Image sets with object changes:
########

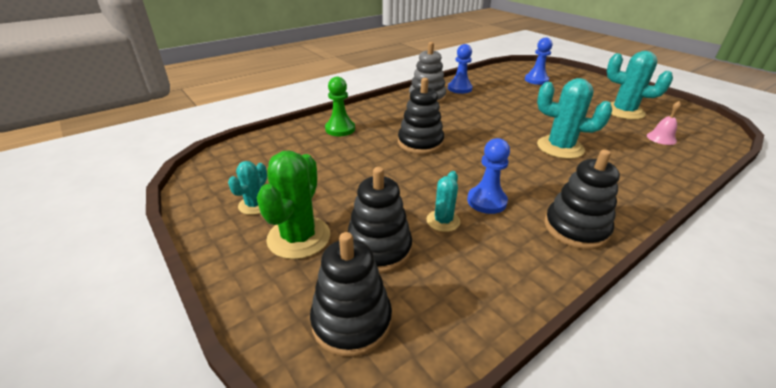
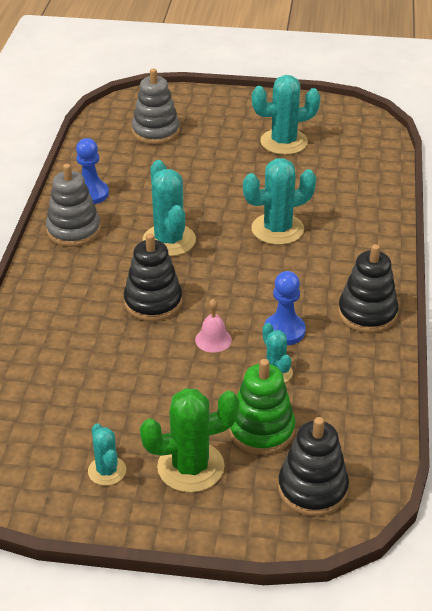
camera: 45 degrees left, 5 degrees up
(299, 237) = (190, 467): green cactus -> green cactus turned 75 degrees counterclockwise
(340, 129) = (47, 336): green pawn -> none
(378, 249) = (261, 430): black stacking toy -> green stacking toy
(474, 122) = (169, 240): none -> turquoise cactus
(536, 80) = (155, 131): blue pawn -> grey stacking toy
(661, 138) = (342, 165): pink bell -> pink bell (213, 339)

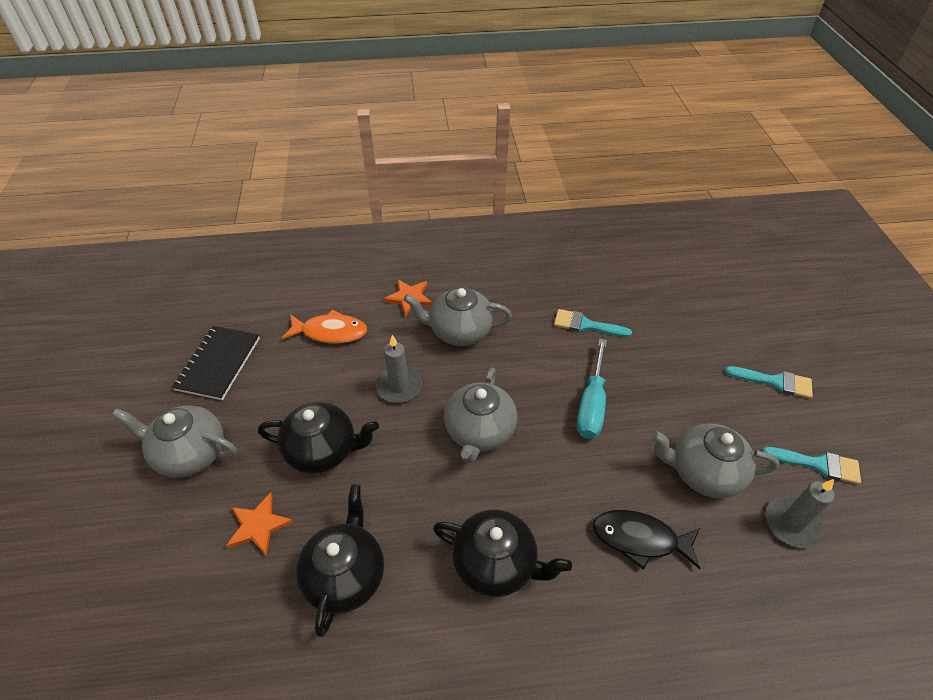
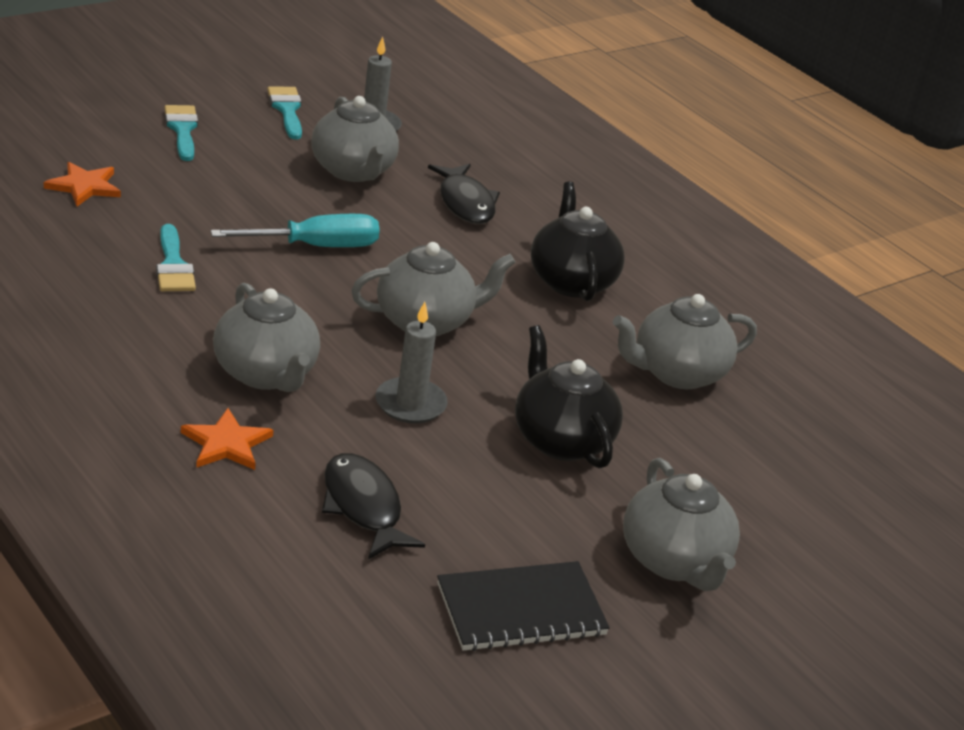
camera: 125 degrees left, 15 degrees down
(258, 525) = (694, 456): orange star -> orange star (84, 186)
(330, 332) = (363, 507): orange fish -> black fish
(345, 575) = (677, 373): black teapot -> grey teapot

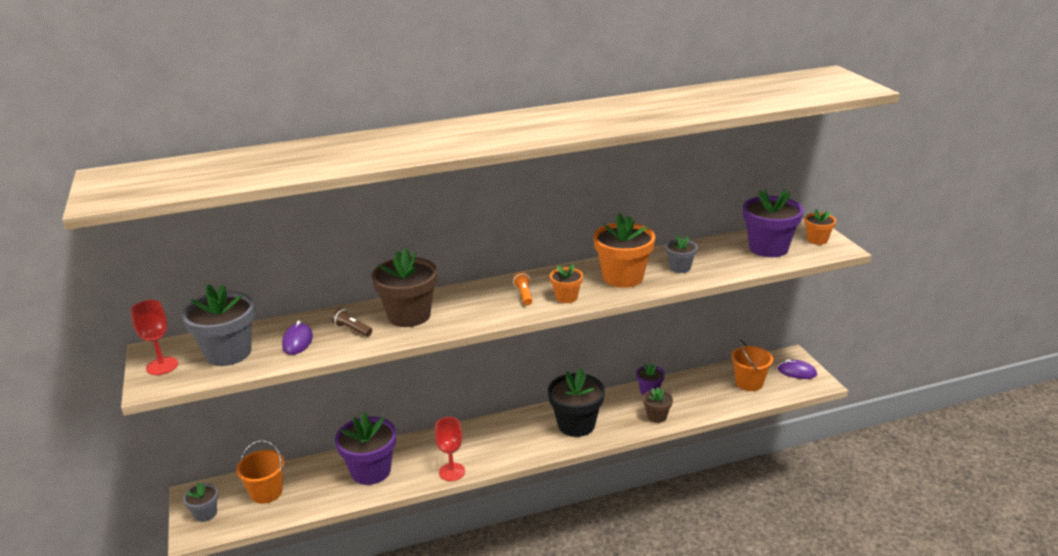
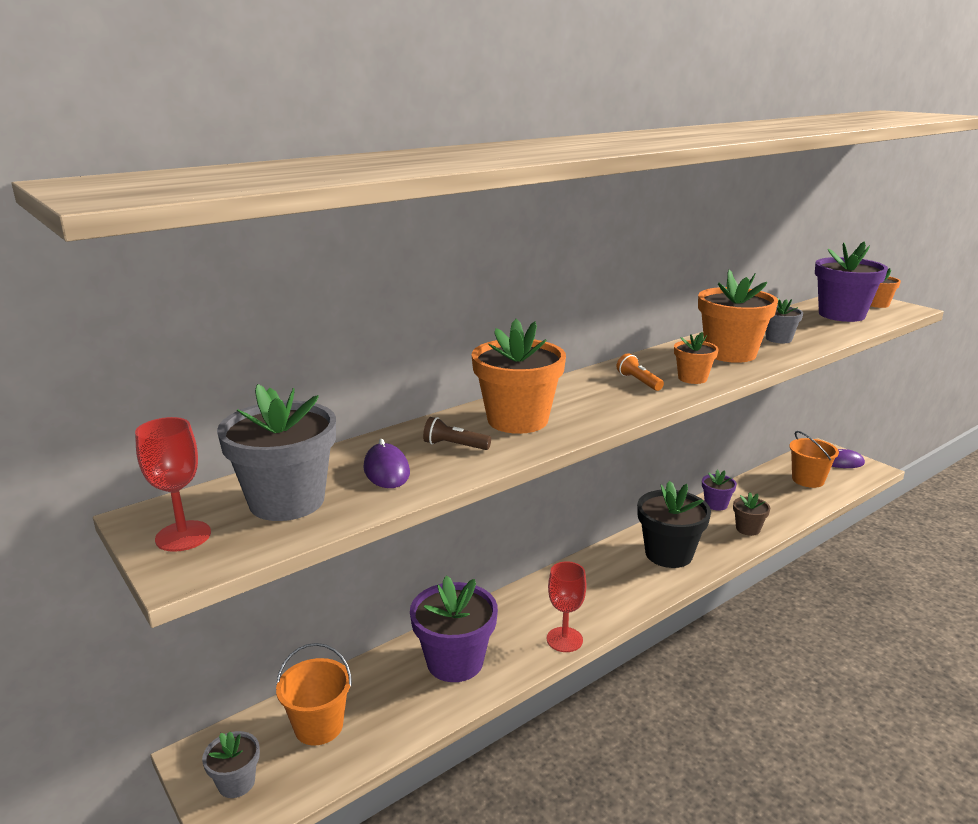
camera: 20 degrees left, 5 degrees down
(409, 315) = (517, 420): brown flower pot -> orange flower pot

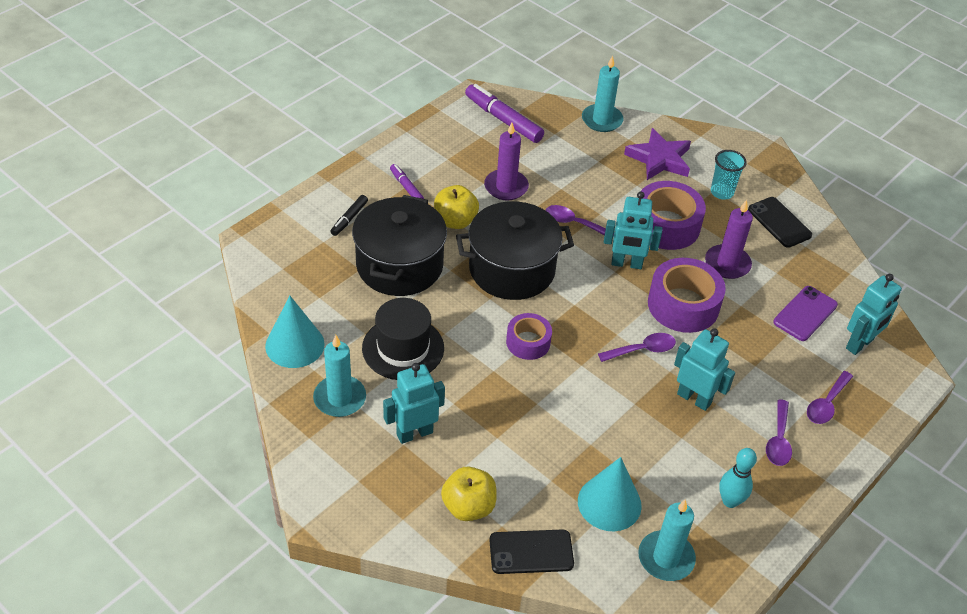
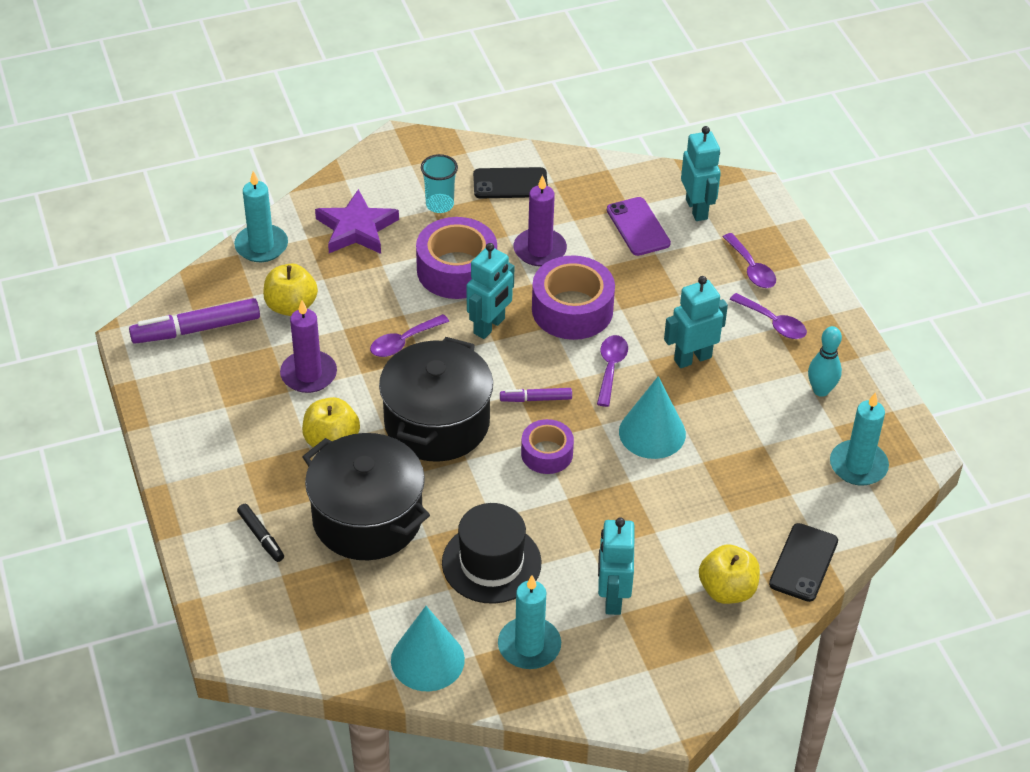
camera: 60 degrees left, 0 degrees up
(406, 187) = (246, 463): purple marker -> purple marker (536, 399)
(560, 155) = (291, 306): none -> yellow apple
(609, 503) = (778, 479): turquoise cone -> turquoise cone (652, 433)

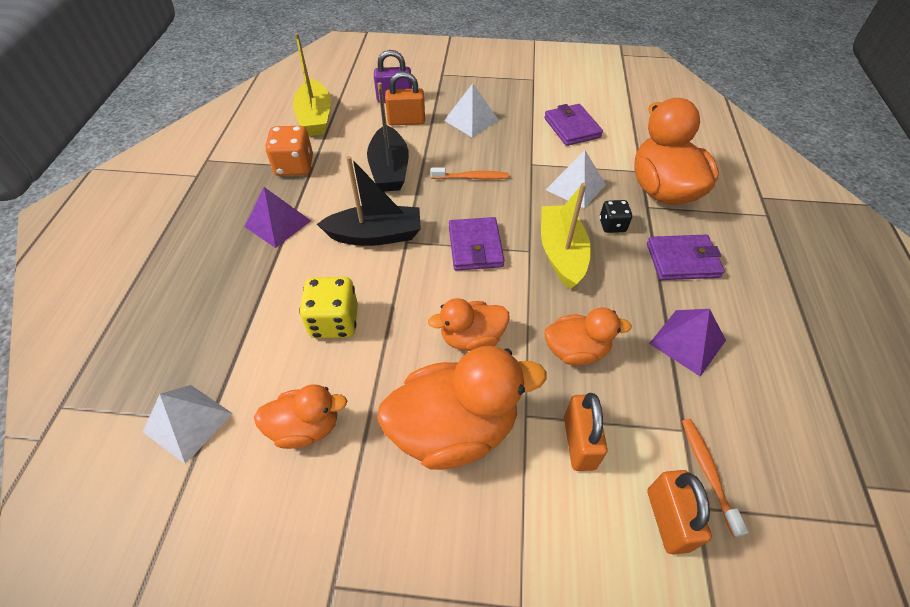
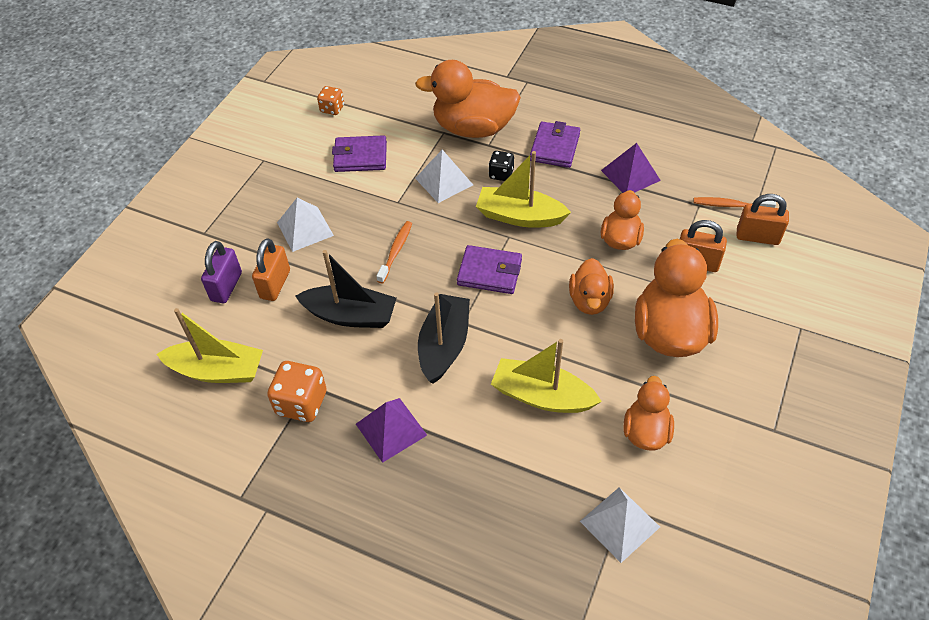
camera: 70 degrees left, 0 degrees up
(334, 322) = (541, 396): yellow dice -> yellow boat
(618, 97) = (332, 109): none -> orange dice

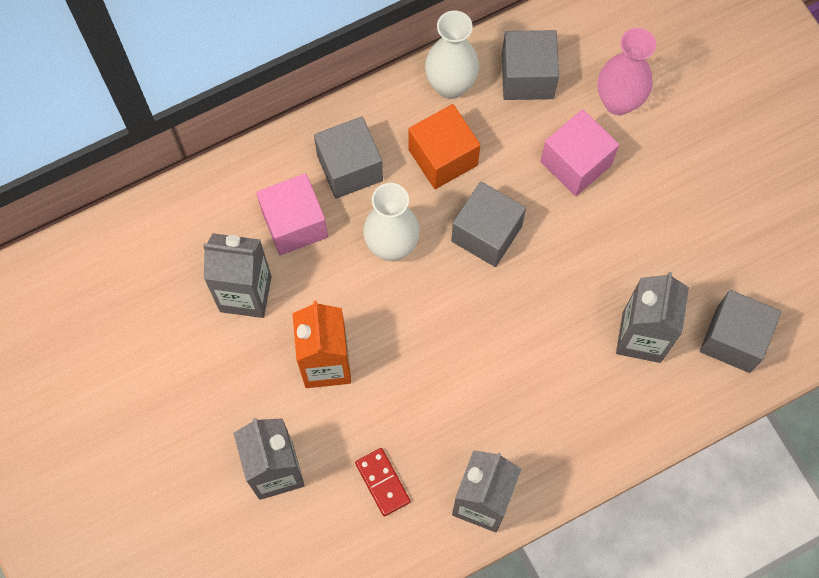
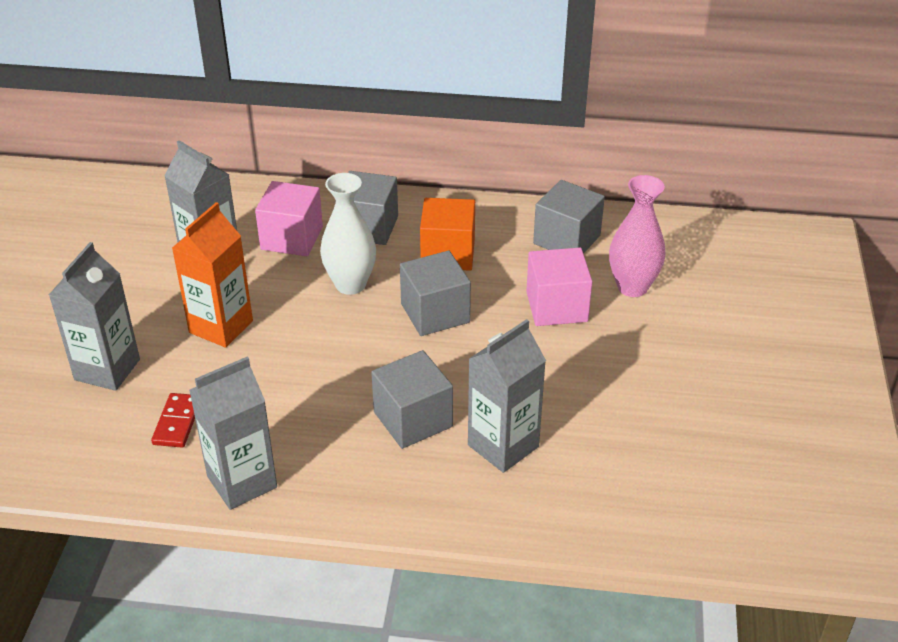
camera: 35 degrees right, 30 degrees down
(450, 86) = (497, 218): white vase -> none
(733, 339) = (591, 493): grey cube -> grey cube (413, 419)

########

## Your goal
Copy exactly the lines that run from the line containing "(345, 575) = (677, 373): black" to the end of the data above, keeping both end lines and leaving out all pictures.

## Answer space
(345, 575) = (677, 373): black teapot -> grey teapot

camera: 20 degrees left, 5 degrees down
(409, 315) = (517, 420): brown flower pot -> orange flower pot

camera: 60 degrees left, 0 degrees up
(406, 187) = (246, 463): purple marker -> purple marker (536, 399)
(560, 155) = (291, 306): none -> yellow apple
(609, 503) = (778, 479): turquoise cone -> turquoise cone (652, 433)

camera: 70 degrees left, 0 degrees up
(334, 322) = (541, 396): yellow dice -> yellow boat
(618, 97) = (332, 109): none -> orange dice

camera: 35 degrees right, 30 degrees down
(450, 86) = (497, 218): white vase -> none
(733, 339) = (591, 493): grey cube -> grey cube (413, 419)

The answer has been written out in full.